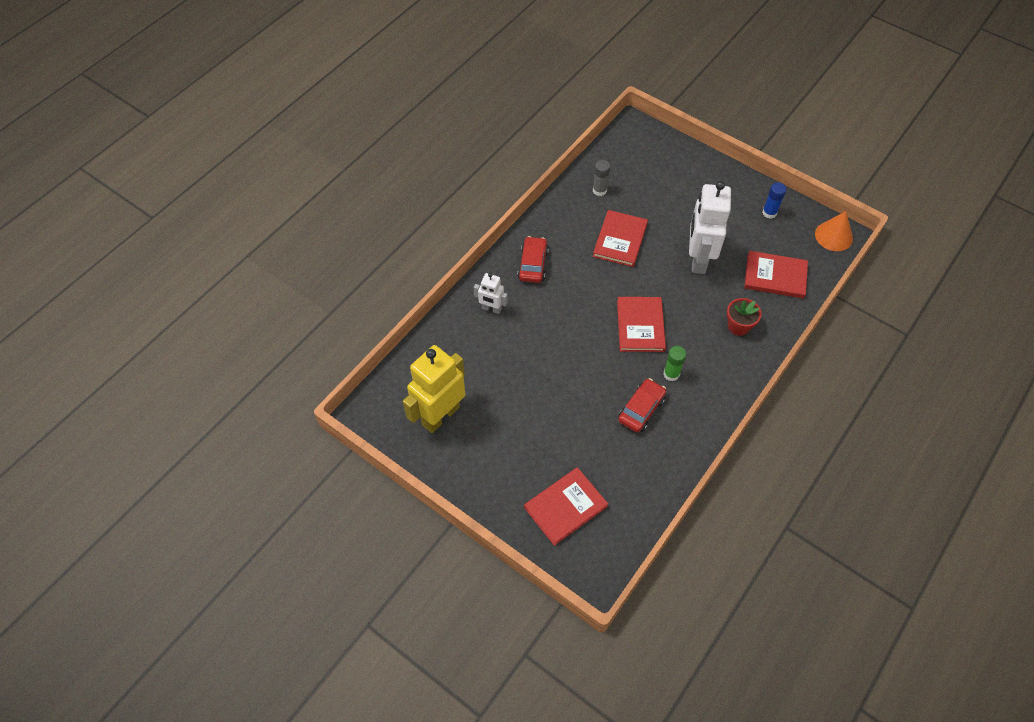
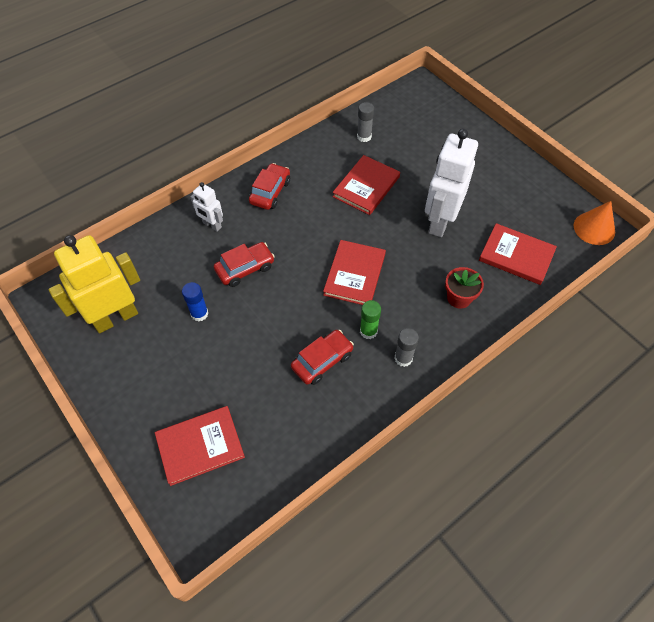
camera: 15 degrees right, 0 degrees up
(539, 343) = (245, 268): none -> red car
(709, 390) = (403, 358): none -> grey glue stick
(769, 213) = (531, 191): blue glue stick -> blue glue stick (199, 313)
——————————
**Required work**:
Would you retype all the lines shown above, exactly as written and without any picture?

**Answer area**:
camera: 15 degrees right, 0 degrees up
(539, 343) = (245, 268): none -> red car
(709, 390) = (403, 358): none -> grey glue stick
(769, 213) = (531, 191): blue glue stick -> blue glue stick (199, 313)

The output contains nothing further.